GOAL OF THE EXERCISE ::
Please print every one of the items below word for word, leaving out the pictures.
>> START EXERCISE MATERIAL
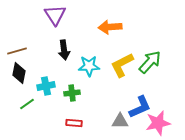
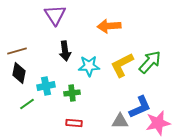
orange arrow: moved 1 px left, 1 px up
black arrow: moved 1 px right, 1 px down
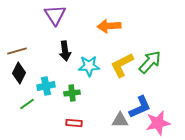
black diamond: rotated 15 degrees clockwise
gray triangle: moved 1 px up
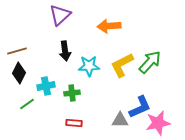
purple triangle: moved 5 px right; rotated 20 degrees clockwise
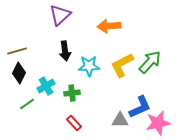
cyan cross: rotated 18 degrees counterclockwise
red rectangle: rotated 42 degrees clockwise
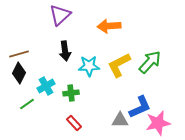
brown line: moved 2 px right, 3 px down
yellow L-shape: moved 3 px left
green cross: moved 1 px left
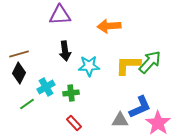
purple triangle: rotated 40 degrees clockwise
yellow L-shape: moved 9 px right; rotated 28 degrees clockwise
cyan cross: moved 1 px down
pink star: rotated 25 degrees counterclockwise
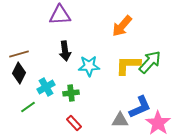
orange arrow: moved 13 px right; rotated 45 degrees counterclockwise
green line: moved 1 px right, 3 px down
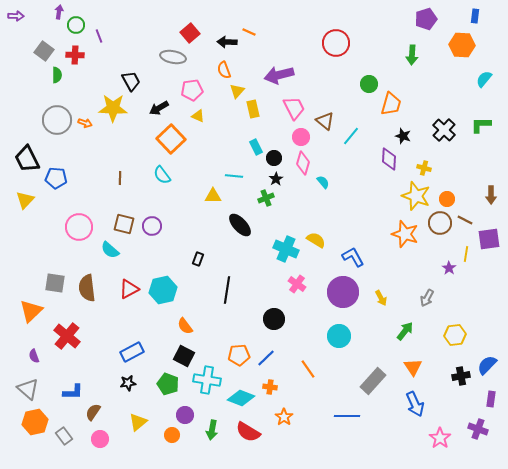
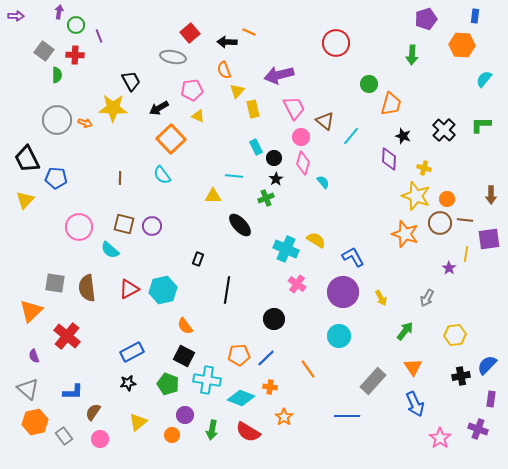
brown line at (465, 220): rotated 21 degrees counterclockwise
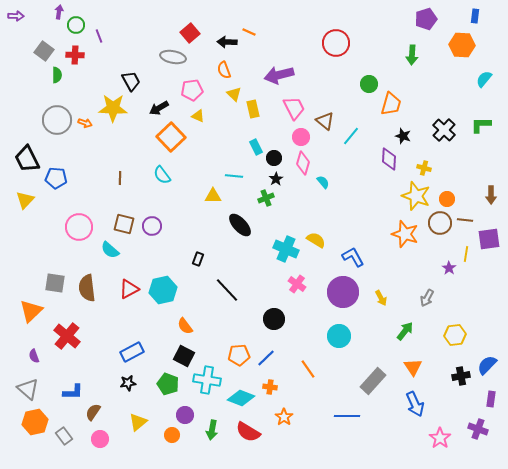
yellow triangle at (237, 91): moved 3 px left, 3 px down; rotated 28 degrees counterclockwise
orange square at (171, 139): moved 2 px up
black line at (227, 290): rotated 52 degrees counterclockwise
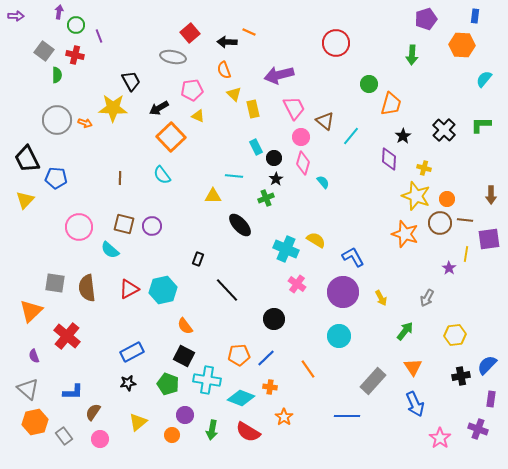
red cross at (75, 55): rotated 12 degrees clockwise
black star at (403, 136): rotated 21 degrees clockwise
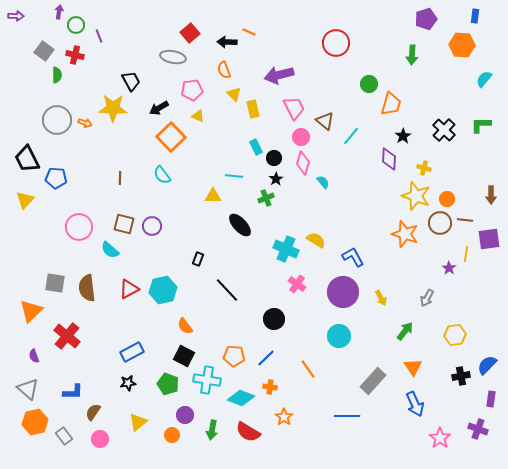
orange pentagon at (239, 355): moved 5 px left, 1 px down; rotated 10 degrees clockwise
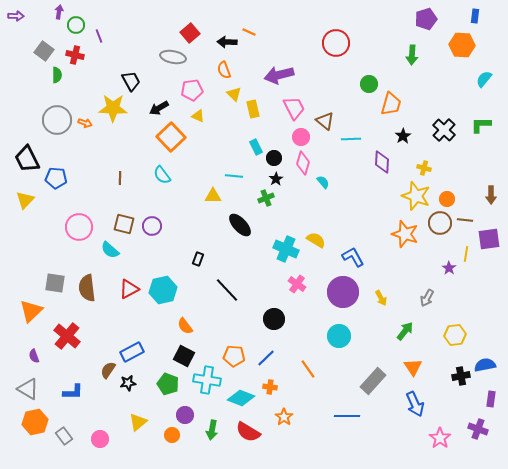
cyan line at (351, 136): moved 3 px down; rotated 48 degrees clockwise
purple diamond at (389, 159): moved 7 px left, 3 px down
blue semicircle at (487, 365): moved 2 px left; rotated 35 degrees clockwise
gray triangle at (28, 389): rotated 10 degrees counterclockwise
brown semicircle at (93, 412): moved 15 px right, 42 px up
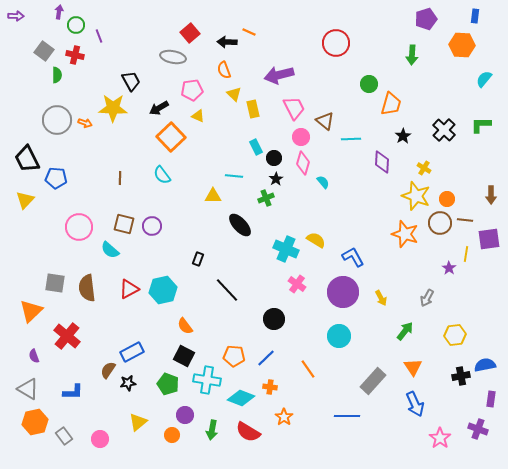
yellow cross at (424, 168): rotated 16 degrees clockwise
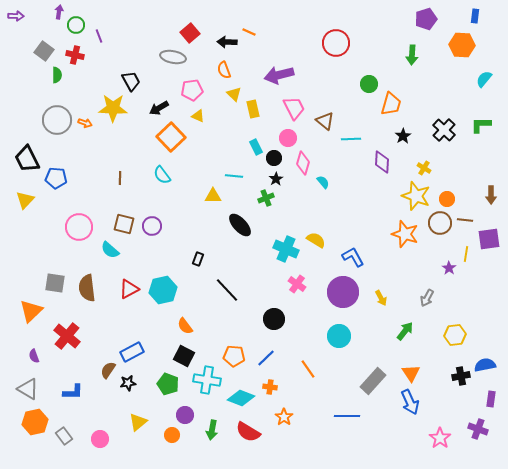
pink circle at (301, 137): moved 13 px left, 1 px down
orange triangle at (413, 367): moved 2 px left, 6 px down
blue arrow at (415, 404): moved 5 px left, 2 px up
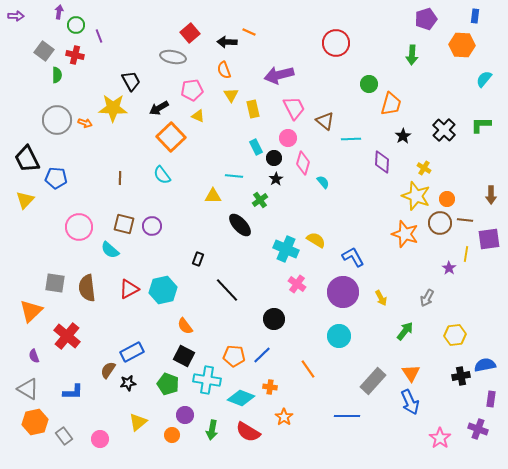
yellow triangle at (234, 94): moved 3 px left, 1 px down; rotated 14 degrees clockwise
green cross at (266, 198): moved 6 px left, 2 px down; rotated 14 degrees counterclockwise
blue line at (266, 358): moved 4 px left, 3 px up
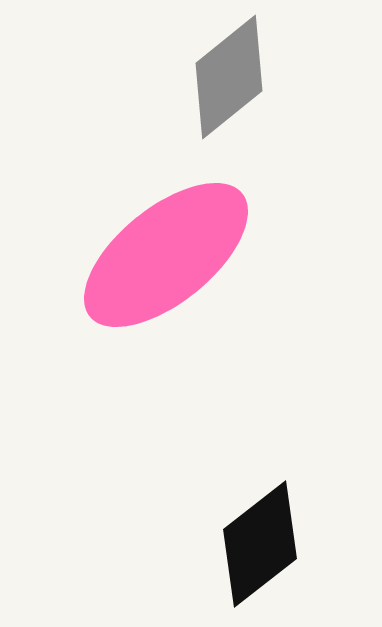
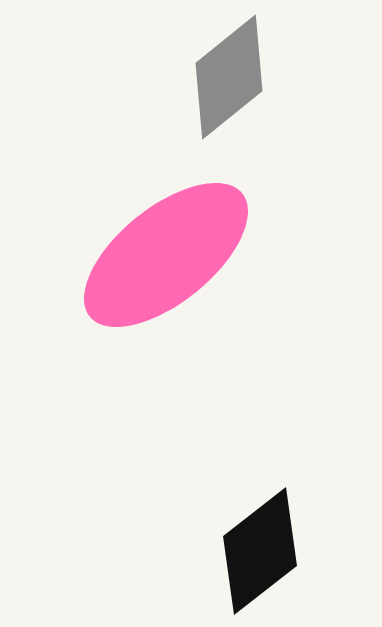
black diamond: moved 7 px down
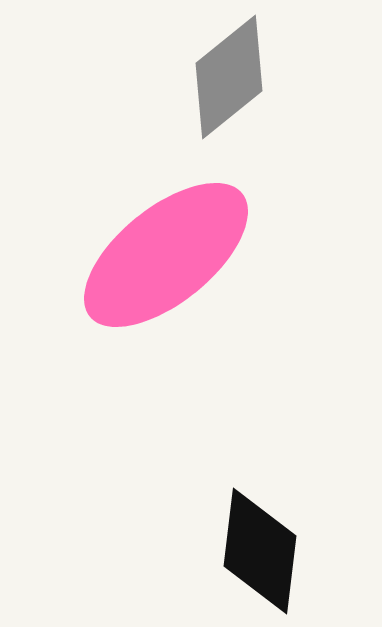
black diamond: rotated 45 degrees counterclockwise
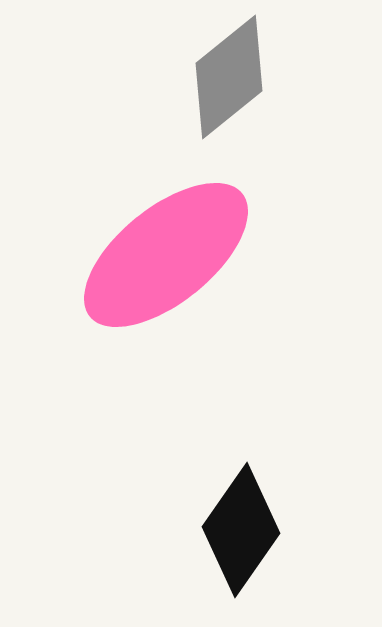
black diamond: moved 19 px left, 21 px up; rotated 28 degrees clockwise
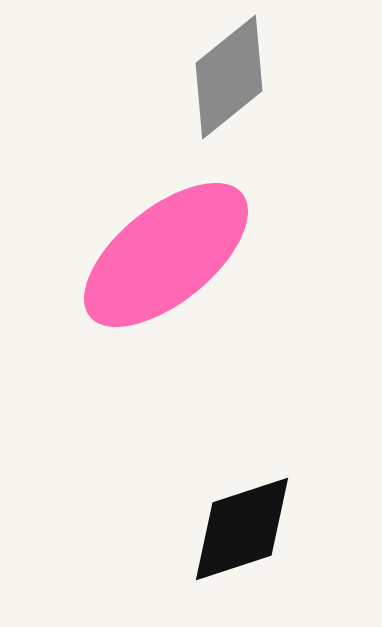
black diamond: moved 1 px right, 1 px up; rotated 37 degrees clockwise
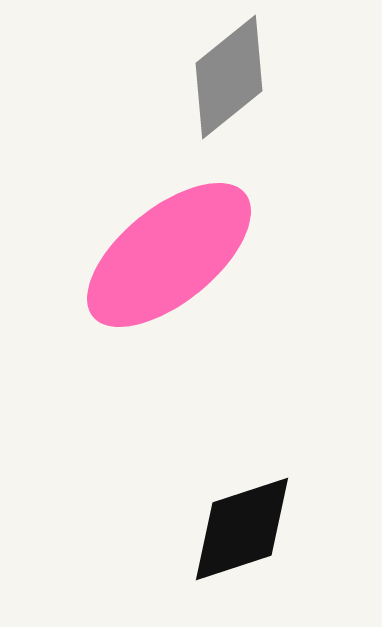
>> END EXERCISE MATERIAL
RESPONSE ::
orange arrow: moved 1 px left, 1 px up
black arrow: moved 1 px right, 1 px down
black diamond: rotated 15 degrees clockwise
gray triangle: moved 1 px up
purple triangle: moved 5 px right; rotated 20 degrees clockwise
cyan cross: rotated 18 degrees counterclockwise
red rectangle: rotated 42 degrees clockwise
brown line: moved 2 px right, 3 px down
yellow L-shape: moved 3 px left
green cross: moved 1 px left
purple triangle: rotated 40 degrees clockwise
yellow L-shape: moved 9 px right; rotated 28 degrees clockwise
cyan cross: moved 1 px down
pink star: rotated 25 degrees counterclockwise
orange arrow: moved 13 px right; rotated 45 degrees counterclockwise
green line: moved 1 px right, 3 px down
brown line at (465, 220): rotated 21 degrees counterclockwise
yellow triangle at (237, 91): moved 3 px left, 3 px down; rotated 28 degrees counterclockwise
orange square at (171, 139): moved 2 px up
black line at (227, 290): rotated 52 degrees counterclockwise
red cross at (75, 55): rotated 12 degrees clockwise
black star at (403, 136): rotated 21 degrees clockwise
orange pentagon at (239, 355): moved 5 px left, 1 px down; rotated 10 degrees clockwise
cyan line at (351, 136): moved 3 px down; rotated 48 degrees clockwise
purple diamond at (389, 159): moved 7 px left, 3 px down
blue semicircle at (487, 365): moved 2 px left; rotated 35 degrees clockwise
gray triangle at (28, 389): rotated 10 degrees counterclockwise
brown semicircle at (93, 412): moved 15 px right, 42 px up
yellow cross at (424, 168): rotated 16 degrees clockwise
pink circle at (301, 137): moved 13 px left, 1 px down
orange triangle at (413, 367): moved 2 px left, 6 px down
blue arrow at (415, 404): moved 5 px left, 2 px up
yellow triangle at (234, 94): moved 3 px left, 1 px down; rotated 14 degrees clockwise
green cross at (266, 198): moved 6 px left, 2 px down; rotated 14 degrees counterclockwise
blue line at (266, 358): moved 4 px left, 3 px up
black diamond: moved 7 px down
black diamond: rotated 45 degrees counterclockwise
black diamond: moved 19 px left, 21 px up; rotated 28 degrees clockwise
black diamond: moved 1 px right, 1 px up; rotated 37 degrees clockwise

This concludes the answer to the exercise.